TASK INSTRUCTIONS: Once the line containing "The pink truck" is found, please copy it and all lines after it through the end of the records, exactly, leaving out pictures.

PROVIDED RECORDS:
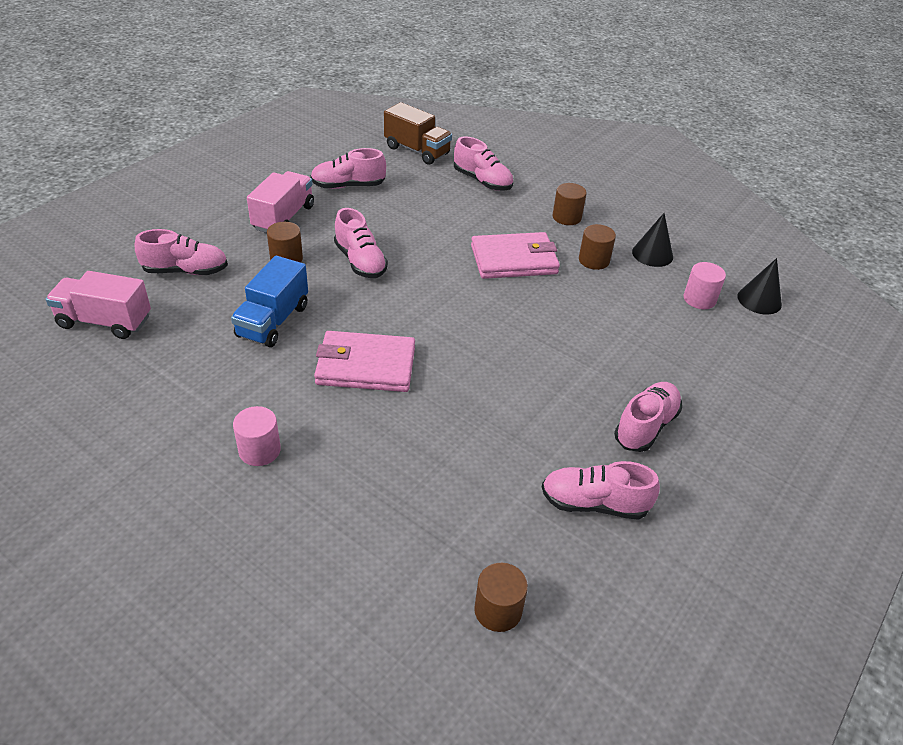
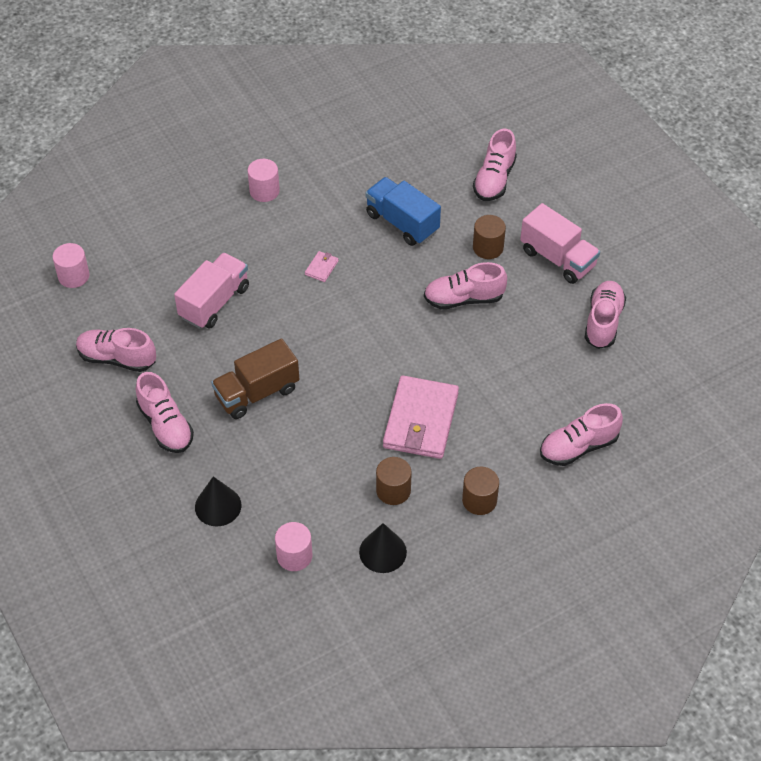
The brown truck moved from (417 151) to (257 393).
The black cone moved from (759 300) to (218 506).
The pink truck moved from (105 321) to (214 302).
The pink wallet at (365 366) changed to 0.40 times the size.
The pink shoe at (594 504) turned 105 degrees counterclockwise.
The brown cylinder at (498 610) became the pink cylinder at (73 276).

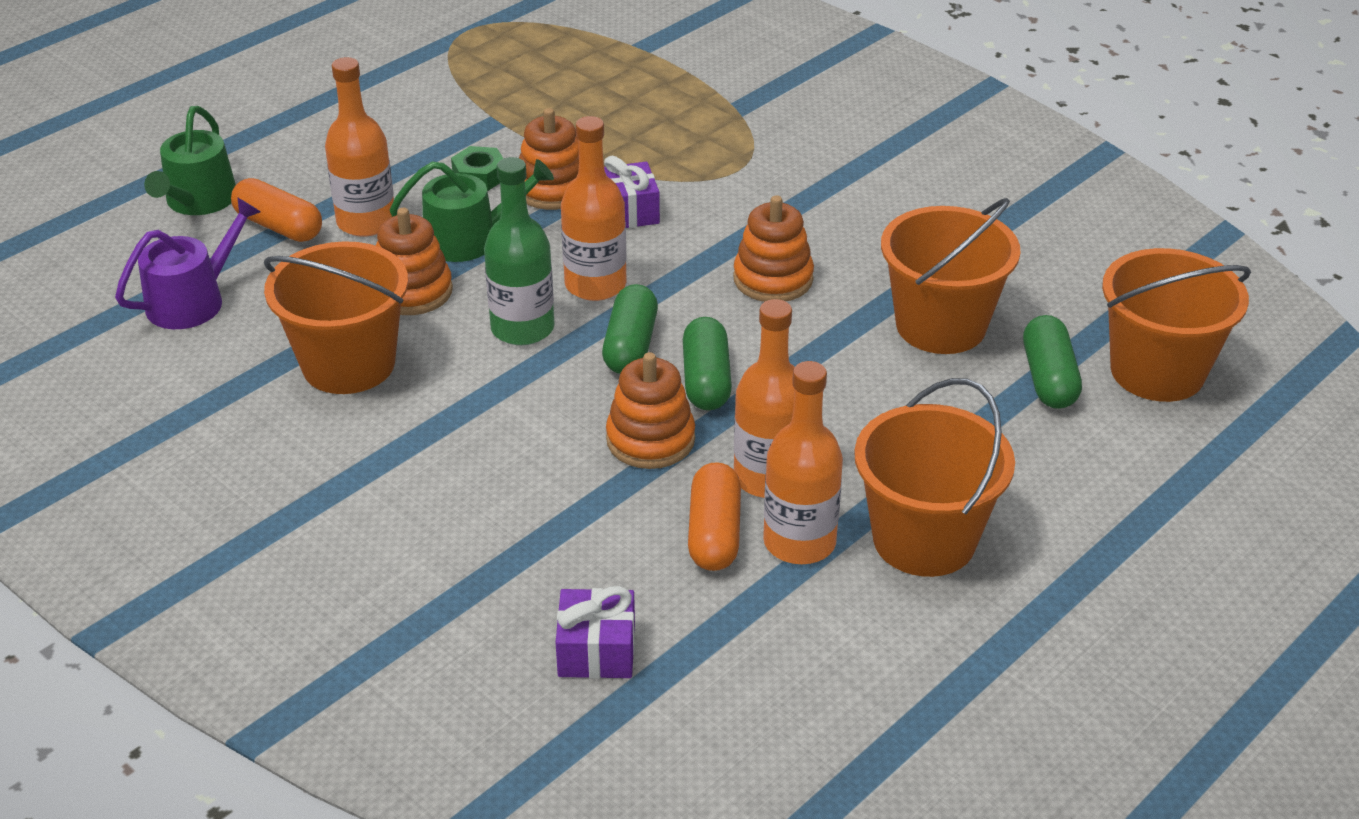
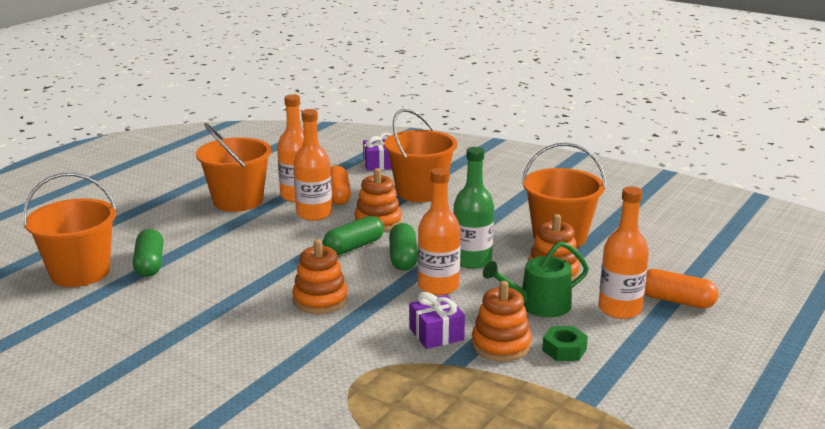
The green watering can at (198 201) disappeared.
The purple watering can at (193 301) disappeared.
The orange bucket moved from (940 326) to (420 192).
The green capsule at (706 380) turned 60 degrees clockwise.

OUTPUT BELOW:
The pink truck moved from (105 321) to (214 302).
The pink wallet at (365 366) changed to 0.40 times the size.
The pink shoe at (594 504) turned 105 degrees counterclockwise.
The brown cylinder at (498 610) became the pink cylinder at (73 276).

The green watering can at (198 201) disappeared.
The purple watering can at (193 301) disappeared.
The orange bucket moved from (940 326) to (420 192).
The green capsule at (706 380) turned 60 degrees clockwise.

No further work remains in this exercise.